■ **Dataset records**
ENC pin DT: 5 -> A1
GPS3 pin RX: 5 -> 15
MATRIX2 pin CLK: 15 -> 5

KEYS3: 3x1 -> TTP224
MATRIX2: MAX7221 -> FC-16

...

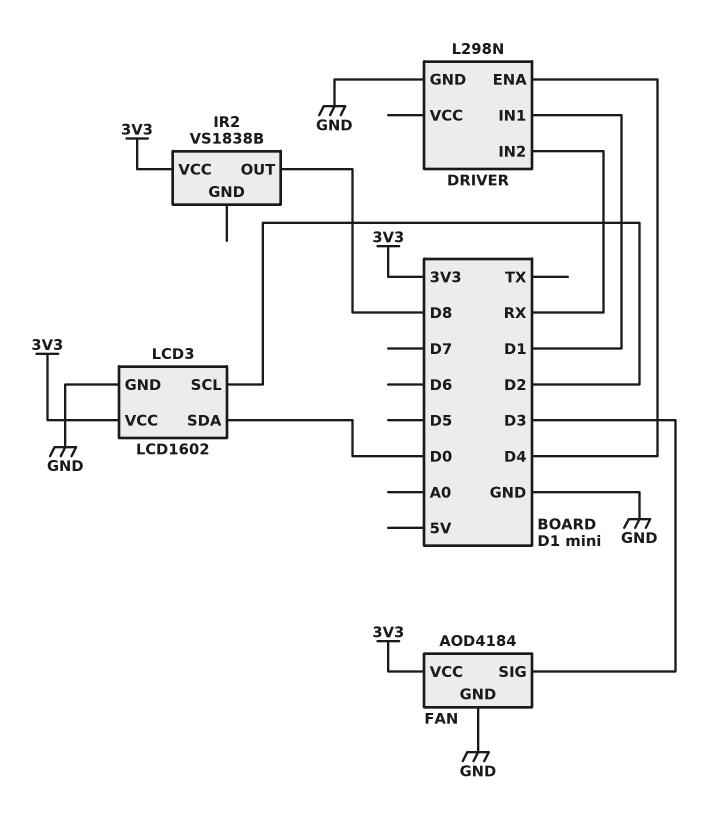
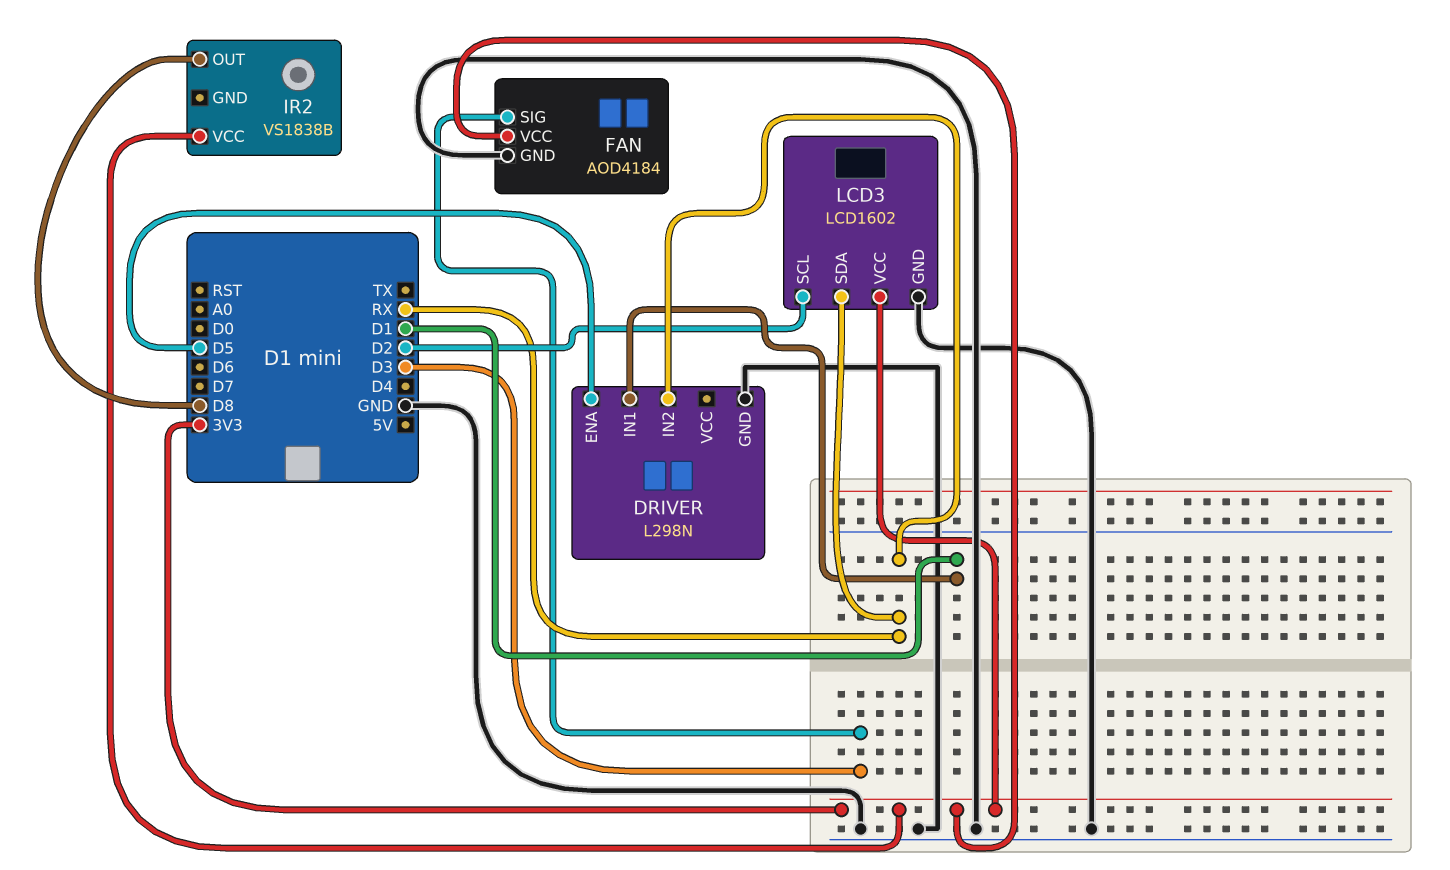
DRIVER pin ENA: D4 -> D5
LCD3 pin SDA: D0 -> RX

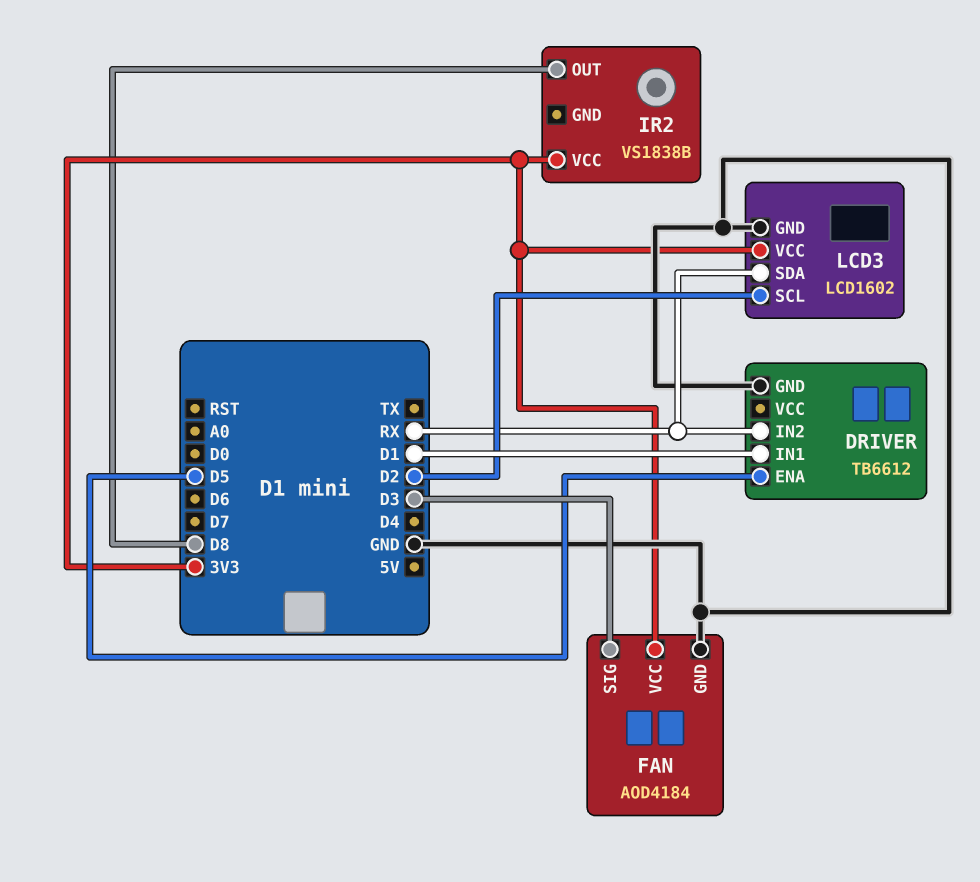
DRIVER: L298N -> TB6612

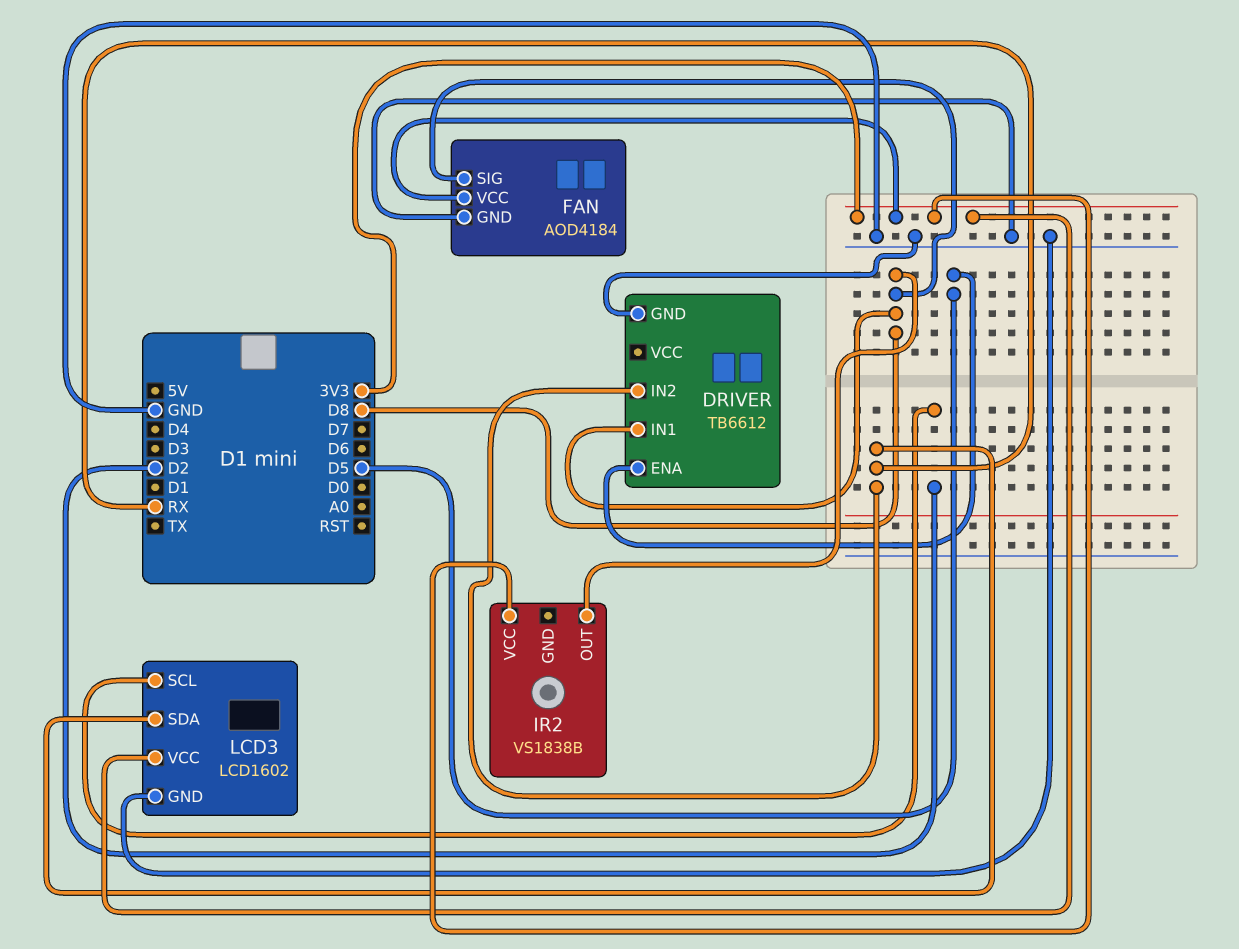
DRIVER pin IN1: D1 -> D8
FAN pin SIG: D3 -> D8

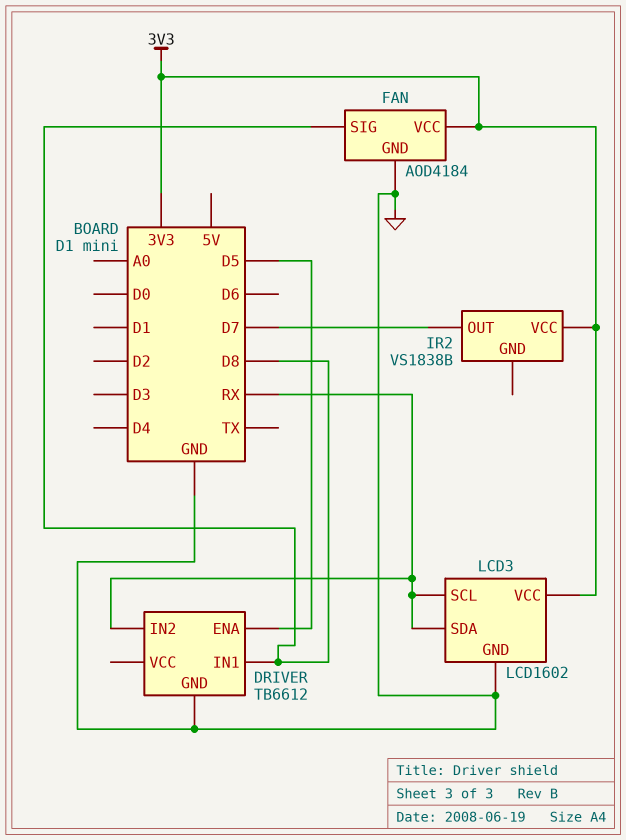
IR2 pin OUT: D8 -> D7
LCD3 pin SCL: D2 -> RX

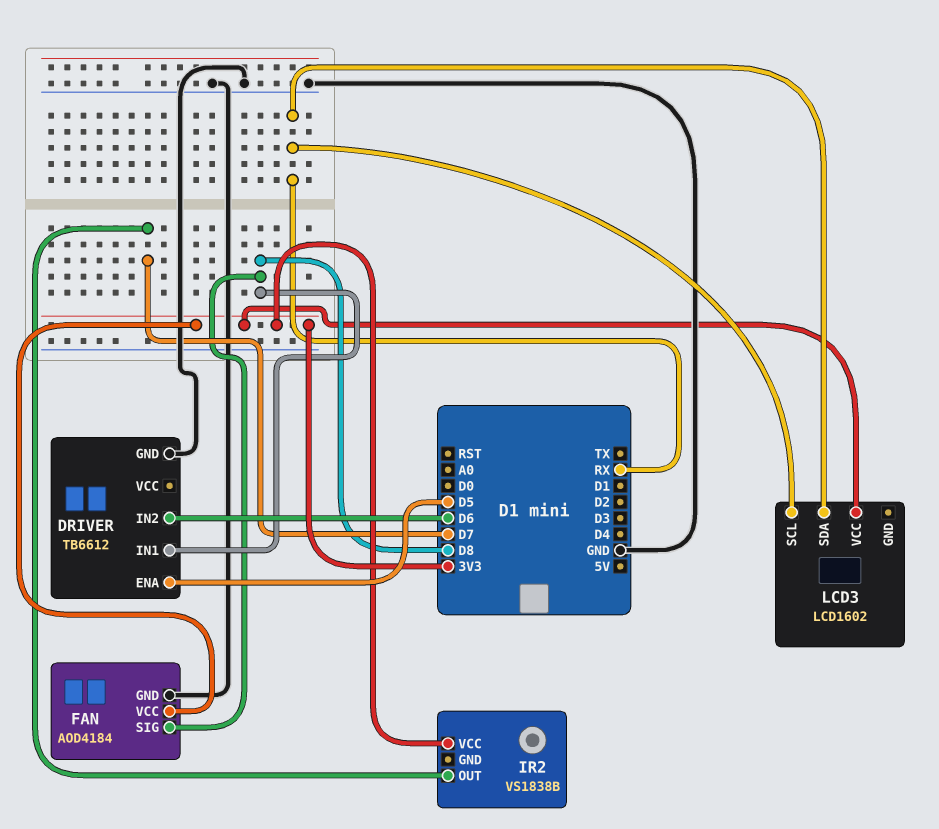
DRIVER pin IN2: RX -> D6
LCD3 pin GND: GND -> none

■ **Task description**
Each line of the data that has the string "DRIVER" should be returned.

■ **Output for this task**
DRIVER pin ENA: D4 -> D5
DRIVER: L298N -> TB6612
DRIVER pin IN1: D1 -> D8
DRIVER pin IN2: RX -> D6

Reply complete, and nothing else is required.